**DATA PROVIDED:**
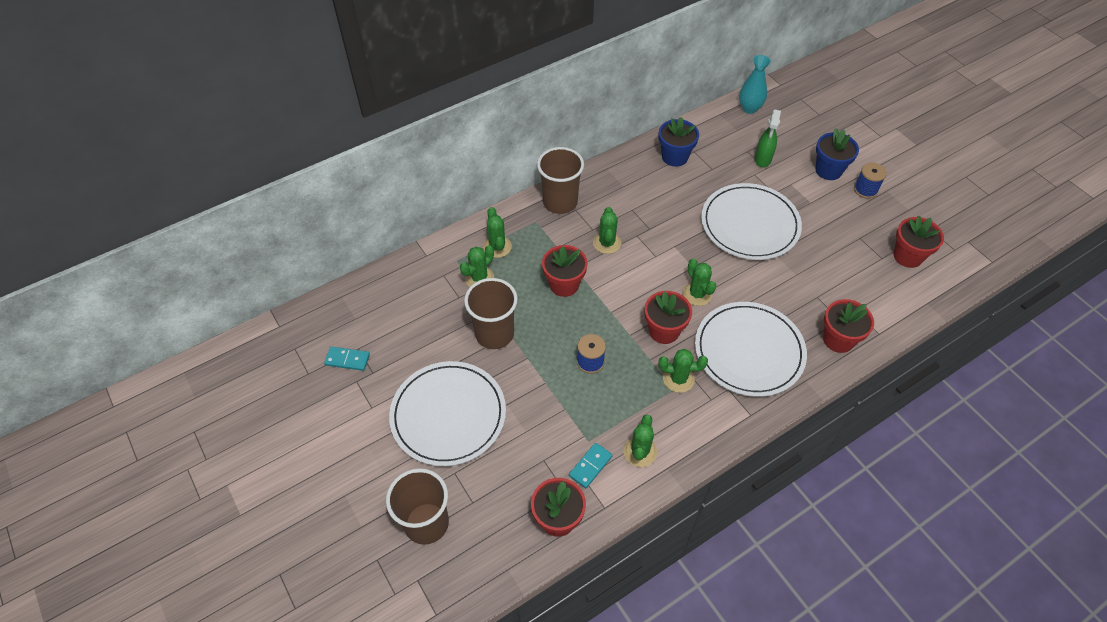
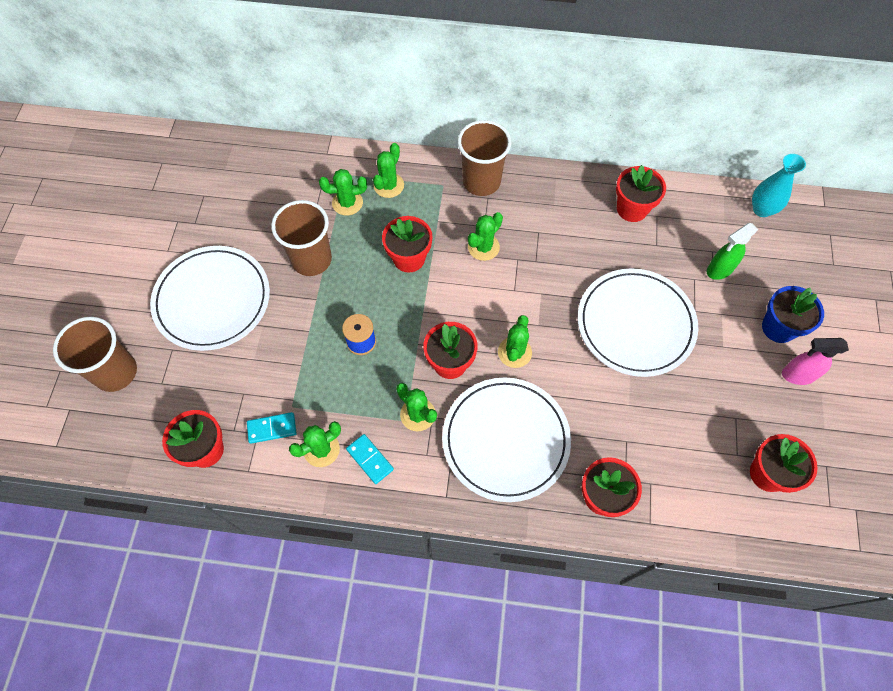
camera: 40 degrees right, 10 degrees up
(347, 360) = (187, 199): turquoise domino -> turquoise domino (370, 459)
(674, 157) = (632, 209): blue flower pot -> red flower pot
(865, 190) = (797, 375): blue spool -> pink spray bottle

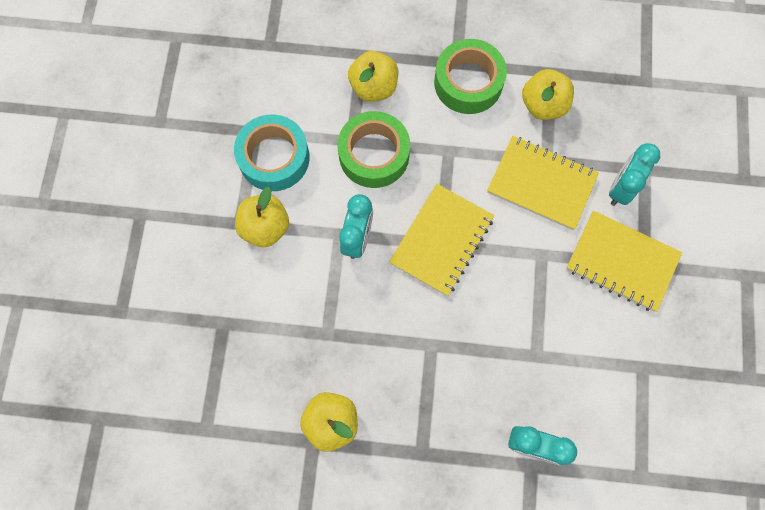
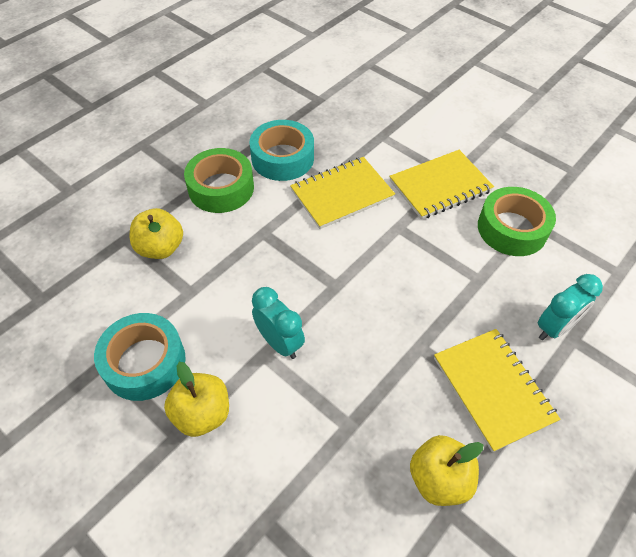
camera: 55 degrees left, 20 degrees down
(374, 154) = (217, 284): green tape -> green tape (512, 229)
(441, 240) = (333, 283): yellow notebook -> yellow notebook (493, 389)
(543, 105) = (282, 158): yellow apple -> turquoise tape
(621, 188) = (384, 155): turquoise clock -> none

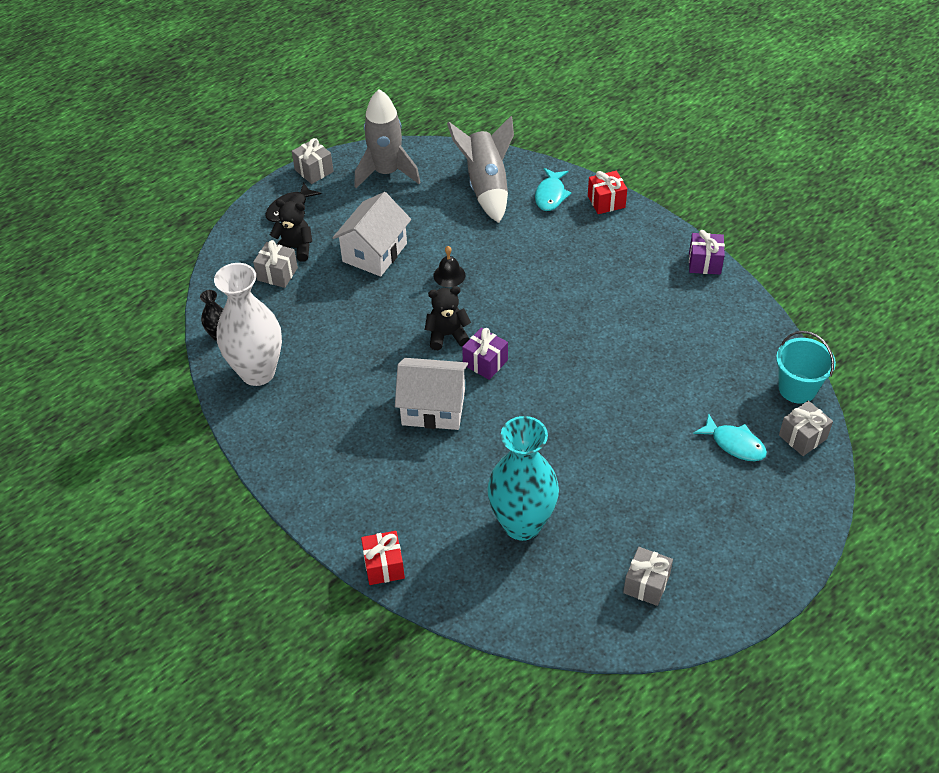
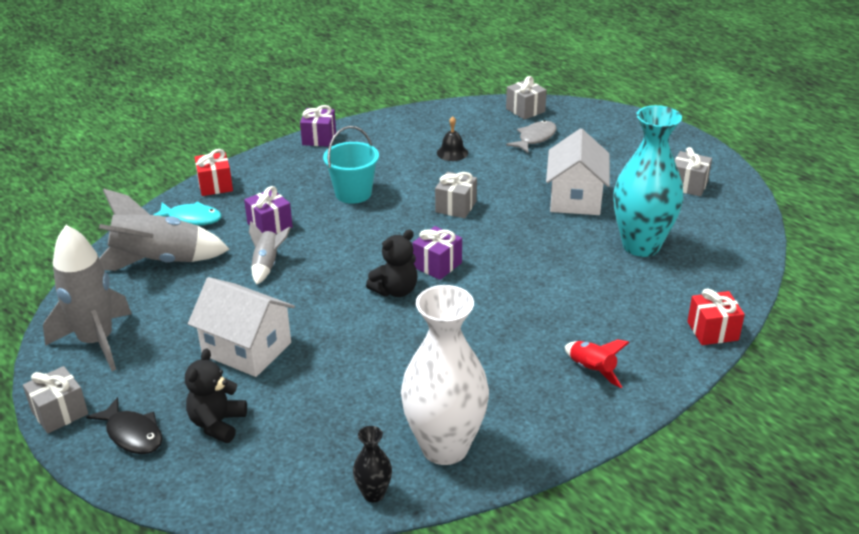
camera: 90 degrees left, 15 degrees down
(277, 274) = (264, 439): grey gift -> grey gift (455, 207)
(335, 468) = (592, 370): none -> red rocket
(433, 408) = (501, 300): white house -> white house (575, 198)
(447, 335) = (395, 290): black teddy bear -> black teddy bear turned 120 degrees counterclockwise
(449, 275) = (301, 289): black bell -> black bell (452, 153)
(483, 251) = (267, 265): none -> grey rocket
(543, 245) = (270, 225): none -> purple gift
(734, 444) = (535, 138): turquoise fish -> grey fish
(797, 388) = (474, 108): turquoise bucket -> turquoise bucket (353, 193)

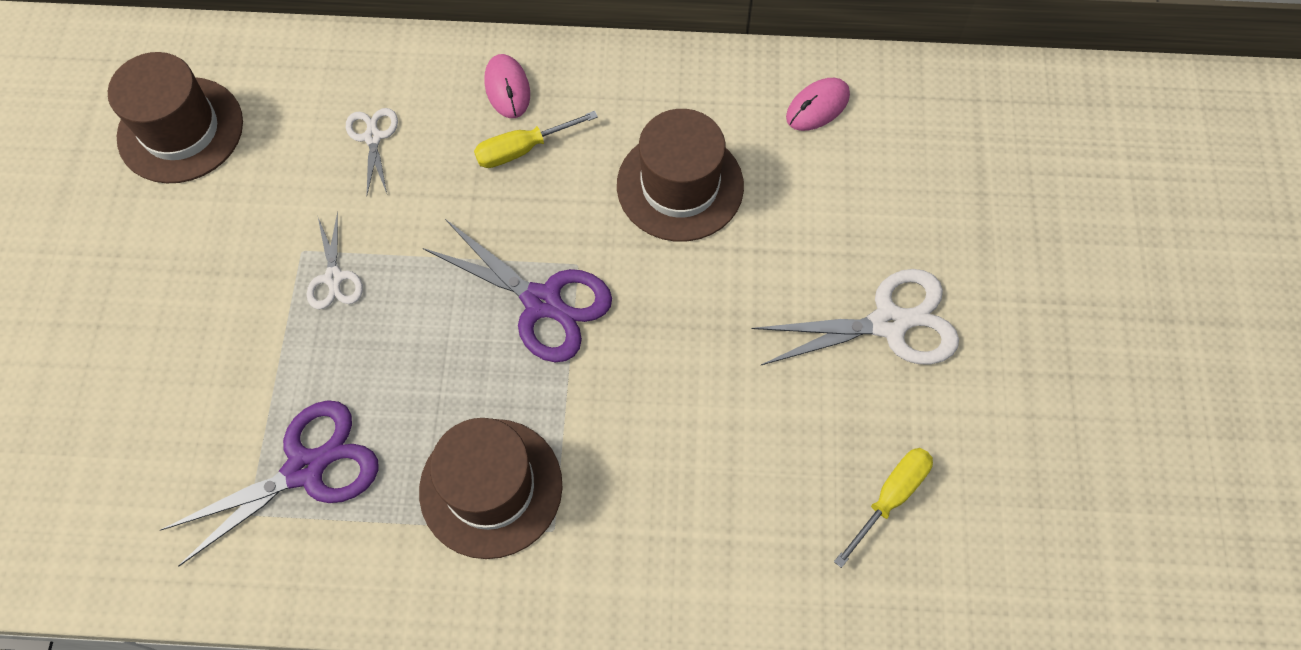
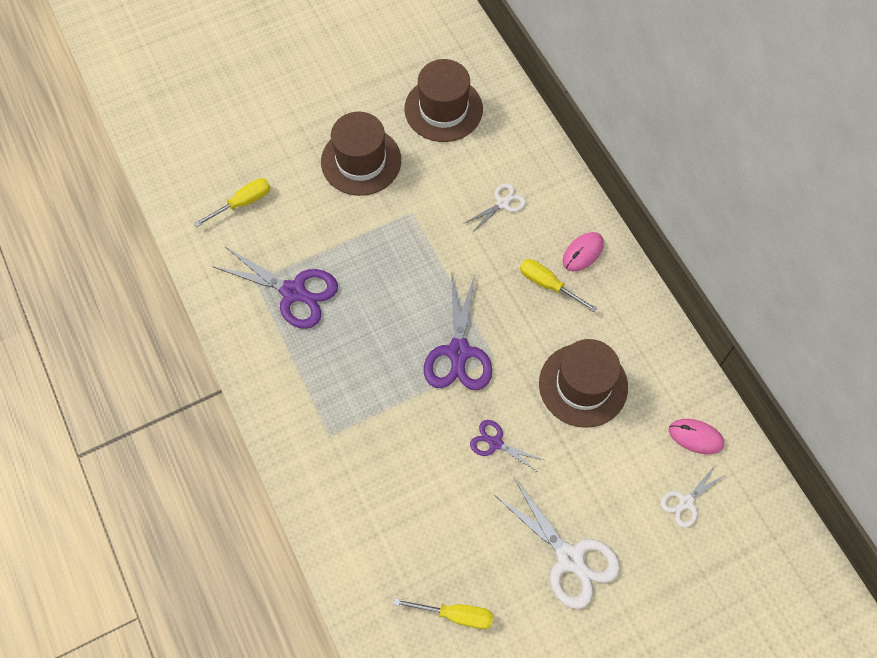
camera: 60 degrees right, 0 degrees up
(109, 468) = (243, 203): none -> yellow screwdriver
(334, 278) = (406, 238): white scissors -> white scissors (686, 502)
(491, 487) = (335, 389): brown hat -> brown hat (361, 161)
(693, 326) = (495, 443): none -> purple scissors

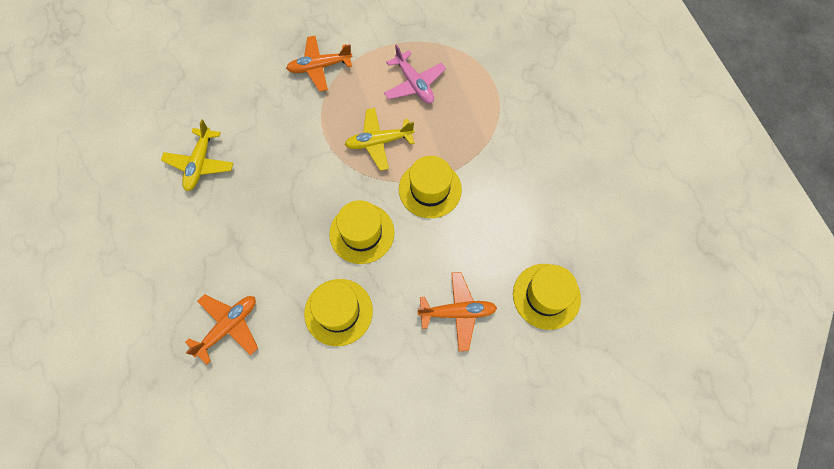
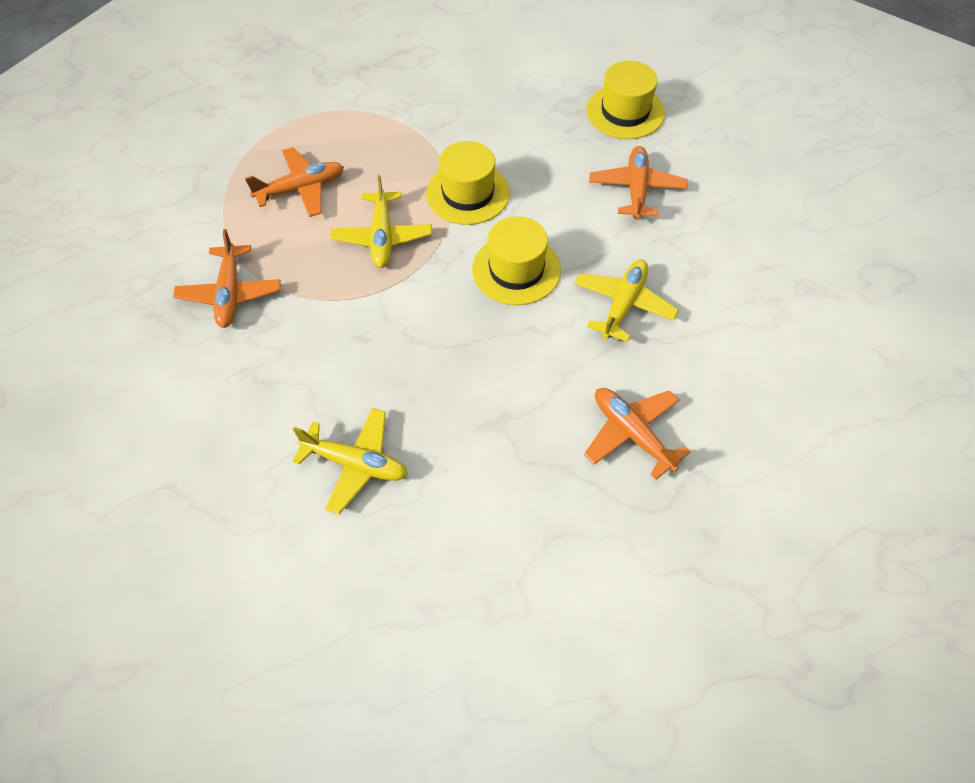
camera: 80 degrees left, 10 degrees down
(338, 312) = (623, 305): yellow hat -> yellow plane
(414, 84) = (301, 189): pink plane -> orange plane

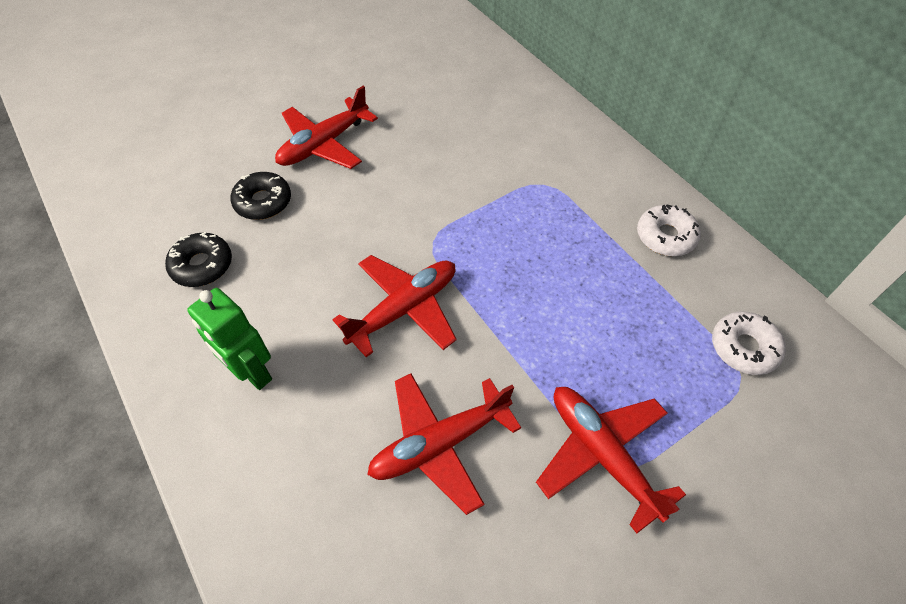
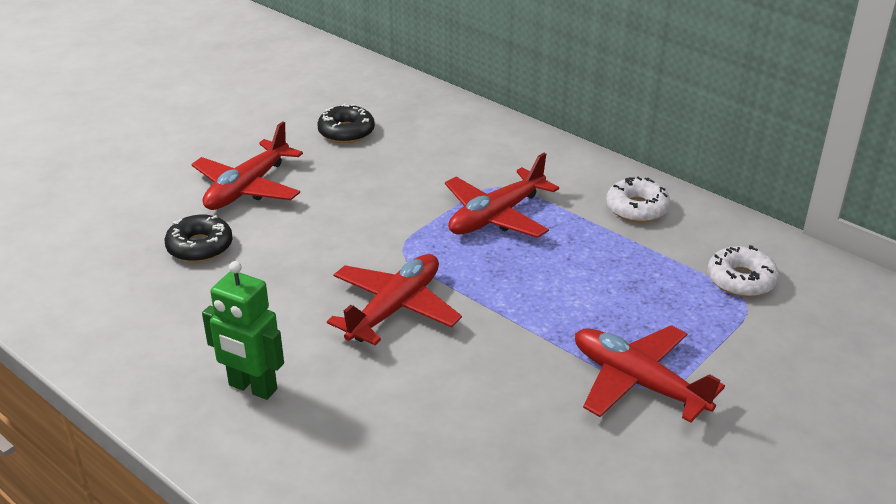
camera: 15 degrees left, 20 degrees down
(202, 265) = (154, 310): black donut -> black donut (346, 132)
(439, 443) = (475, 405): red plane -> red plane (496, 216)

**WHAT TO DO:** Print the listing exactly, images excluded.

**SOLUTION FOR THIS PROBLEM:**
camera: 40 degrees right, 10 degrees up
(347, 360) = (187, 199): turquoise domino -> turquoise domino (370, 459)
(674, 157) = (632, 209): blue flower pot -> red flower pot
(865, 190) = (797, 375): blue spool -> pink spray bottle

camera: 55 degrees left, 20 degrees down
(374, 154) = (217, 284): green tape -> green tape (512, 229)
(441, 240) = (333, 283): yellow notebook -> yellow notebook (493, 389)
(543, 105) = (282, 158): yellow apple -> turquoise tape
(621, 188) = (384, 155): turquoise clock -> none

camera: 90 degrees left, 15 degrees down
(277, 274) = (264, 439): grey gift -> grey gift (455, 207)
(335, 468) = (592, 370): none -> red rocket
(433, 408) = (501, 300): white house -> white house (575, 198)
(447, 335) = (395, 290): black teddy bear -> black teddy bear turned 120 degrees counterclockwise
(449, 275) = (301, 289): black bell -> black bell (452, 153)
(483, 251) = (267, 265): none -> grey rocket
(543, 245) = (270, 225): none -> purple gift
(734, 444) = (535, 138): turquoise fish -> grey fish
(797, 388) = (474, 108): turquoise bucket -> turquoise bucket (353, 193)

camera: 60 degrees right, 0 degrees up
(109, 468) = (243, 203): none -> yellow screwdriver
(334, 278) = (406, 238): white scissors -> white scissors (686, 502)
(491, 487) = (335, 389): brown hat -> brown hat (361, 161)
(693, 326) = (495, 443): none -> purple scissors

camera: 80 degrees left, 10 degrees down
(338, 312) = (623, 305): yellow hat -> yellow plane
(414, 84) = (301, 189): pink plane -> orange plane

camera: 15 degrees left, 20 degrees down
(202, 265) = (154, 310): black donut -> black donut (346, 132)
(439, 443) = (475, 405): red plane -> red plane (496, 216)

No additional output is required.